*** SUPPLIED MATERIAL Section Begins ***

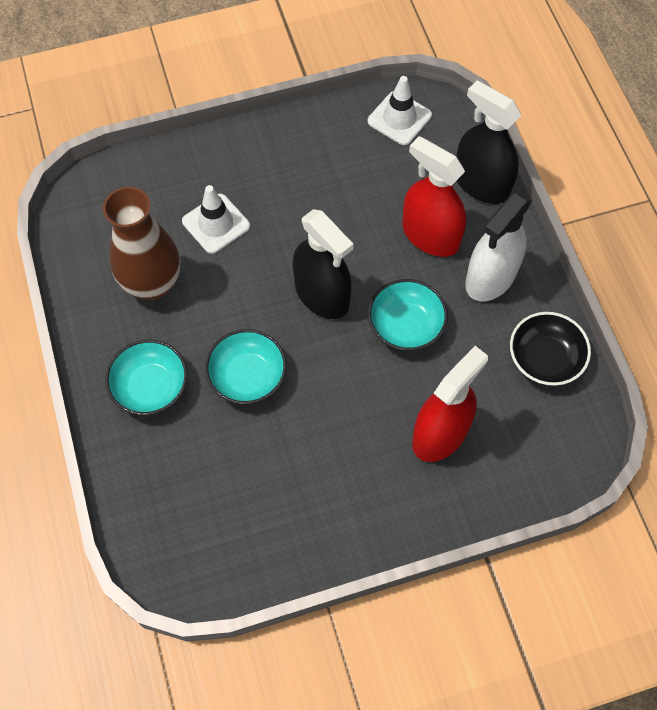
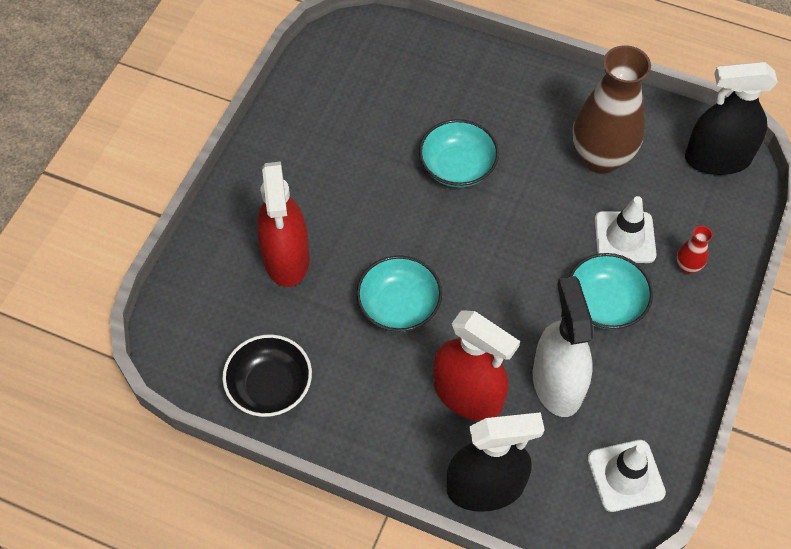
camera: 130 degrees right, 5 degrees down
(150, 387) = (506, 103): turquoise bowl -> turquoise bowl (605, 303)
(207, 173) = (687, 266): none -> red vase
(322, 295) = (484, 266): black spray bottle -> black spray bottle (717, 159)
(430, 236) = (468, 395): red spray bottle -> red spray bottle turned 45 degrees clockwise
(491, 277) = (381, 409): white spray bottle -> white spray bottle (557, 383)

*** SUPPLIED MATERIAL Section Ends ***

### THE PROBLEM
The lines from the one containing "(207, 173) = (687, 266): none -> red vase" through the final line of the entries above are to be printed exactly, with nothing added.

### SOLUTION BELOW
(207, 173) = (687, 266): none -> red vase
(322, 295) = (484, 266): black spray bottle -> black spray bottle (717, 159)
(430, 236) = (468, 395): red spray bottle -> red spray bottle turned 45 degrees clockwise
(491, 277) = (381, 409): white spray bottle -> white spray bottle (557, 383)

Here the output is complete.